** What you need to do **
Find every line below that contains the string "instrumentName", and copy each of those lines.

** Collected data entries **
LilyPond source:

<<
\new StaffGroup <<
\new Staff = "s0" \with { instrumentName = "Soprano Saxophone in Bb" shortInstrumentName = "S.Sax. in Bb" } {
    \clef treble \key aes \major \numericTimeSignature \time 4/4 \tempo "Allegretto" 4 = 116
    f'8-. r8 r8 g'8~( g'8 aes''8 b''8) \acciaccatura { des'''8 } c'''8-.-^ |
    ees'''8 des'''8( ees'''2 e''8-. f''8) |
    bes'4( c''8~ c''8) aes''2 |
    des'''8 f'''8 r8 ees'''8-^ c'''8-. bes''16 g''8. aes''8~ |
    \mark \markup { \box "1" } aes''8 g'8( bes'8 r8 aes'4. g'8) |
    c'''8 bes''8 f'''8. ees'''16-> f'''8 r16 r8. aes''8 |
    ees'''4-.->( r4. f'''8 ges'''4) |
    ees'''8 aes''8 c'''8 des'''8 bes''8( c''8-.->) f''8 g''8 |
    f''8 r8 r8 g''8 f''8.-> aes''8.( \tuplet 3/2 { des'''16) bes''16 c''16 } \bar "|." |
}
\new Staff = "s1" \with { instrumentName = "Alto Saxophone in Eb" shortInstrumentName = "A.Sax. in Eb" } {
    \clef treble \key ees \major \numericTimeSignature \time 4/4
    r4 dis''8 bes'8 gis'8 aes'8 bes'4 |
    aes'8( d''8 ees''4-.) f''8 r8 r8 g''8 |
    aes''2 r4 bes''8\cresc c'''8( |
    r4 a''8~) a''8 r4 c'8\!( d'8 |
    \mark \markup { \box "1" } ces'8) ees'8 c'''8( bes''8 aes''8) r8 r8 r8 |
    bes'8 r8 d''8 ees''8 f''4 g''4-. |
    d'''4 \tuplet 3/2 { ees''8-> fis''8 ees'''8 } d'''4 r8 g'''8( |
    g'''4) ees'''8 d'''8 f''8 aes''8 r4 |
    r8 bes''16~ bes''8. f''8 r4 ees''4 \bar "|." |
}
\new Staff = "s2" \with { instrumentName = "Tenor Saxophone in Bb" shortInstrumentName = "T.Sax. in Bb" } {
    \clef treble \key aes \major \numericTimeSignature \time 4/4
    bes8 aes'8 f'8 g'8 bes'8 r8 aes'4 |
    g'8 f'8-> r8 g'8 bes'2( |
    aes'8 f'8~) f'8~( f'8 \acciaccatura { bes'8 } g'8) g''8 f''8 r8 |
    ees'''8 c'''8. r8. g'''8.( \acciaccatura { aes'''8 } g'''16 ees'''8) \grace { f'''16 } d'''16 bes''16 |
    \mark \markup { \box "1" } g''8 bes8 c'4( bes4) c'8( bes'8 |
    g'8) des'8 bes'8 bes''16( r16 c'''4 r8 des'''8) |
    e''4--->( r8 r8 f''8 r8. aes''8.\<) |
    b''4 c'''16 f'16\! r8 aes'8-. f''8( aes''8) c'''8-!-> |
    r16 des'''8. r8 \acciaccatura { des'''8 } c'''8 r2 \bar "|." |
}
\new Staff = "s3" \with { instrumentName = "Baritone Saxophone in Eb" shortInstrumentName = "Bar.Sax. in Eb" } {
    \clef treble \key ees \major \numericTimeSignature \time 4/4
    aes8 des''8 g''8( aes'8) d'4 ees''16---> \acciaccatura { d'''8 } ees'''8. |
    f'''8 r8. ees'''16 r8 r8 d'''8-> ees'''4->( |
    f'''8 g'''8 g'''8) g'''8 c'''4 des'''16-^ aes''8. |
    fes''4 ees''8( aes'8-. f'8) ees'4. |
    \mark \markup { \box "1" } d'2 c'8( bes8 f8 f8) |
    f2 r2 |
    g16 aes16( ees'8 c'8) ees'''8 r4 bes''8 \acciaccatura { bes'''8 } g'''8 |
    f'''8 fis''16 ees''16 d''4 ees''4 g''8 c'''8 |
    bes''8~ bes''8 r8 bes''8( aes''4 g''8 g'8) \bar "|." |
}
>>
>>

** Completed task **
\new Staff = "s0" \with { instrumentName = "Soprano Saxophone in Bb" shortInstrumentName = "S.Sax. in Bb" } {
\new Staff = "s1" \with { instrumentName = "Alto Saxophone in Eb" shortInstrumentName = "A.Sax. in Eb" } {
\new Staff = "s2" \with { instrumentName = "Tenor Saxophone in Bb" shortInstrumentName = "T.Sax. in Bb" } {
\new Staff = "s3" \with { instrumentName = "Baritone Saxophone in Eb" shortInstrumentName = "Bar.Sax. in Eb" } {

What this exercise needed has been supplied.